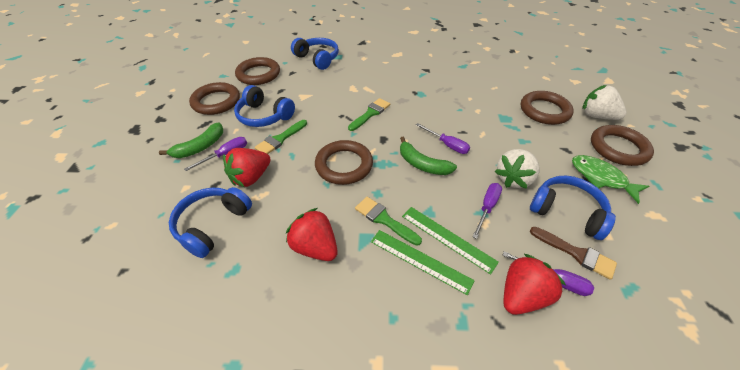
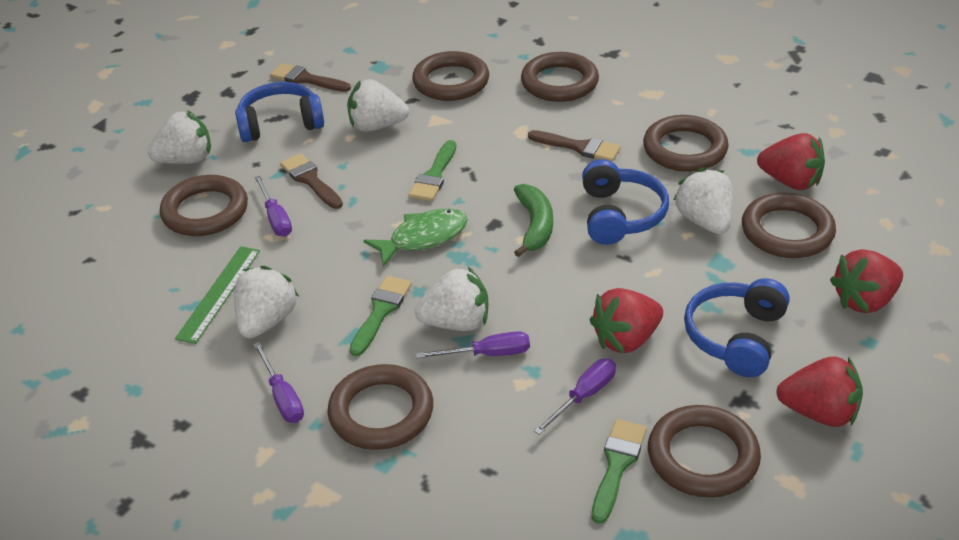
blue headphones: 4 -> 3
brown brush: 1 -> 3
brown ring: 5 -> 7
green banana: 2 -> 1
green ruler: 2 -> 1
red strawberry: 3 -> 4
white strawberry: 2 -> 5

◆ ◆ ◆ ◆ ◆

EXERCISE INSTRUCTIONS =>
Could you restate every record above word for word, leaving the pictures out?

EXERCISE RESULT =>
blue headphones: 4 -> 3
brown brush: 1 -> 3
brown ring: 5 -> 7
green banana: 2 -> 1
green ruler: 2 -> 1
red strawberry: 3 -> 4
white strawberry: 2 -> 5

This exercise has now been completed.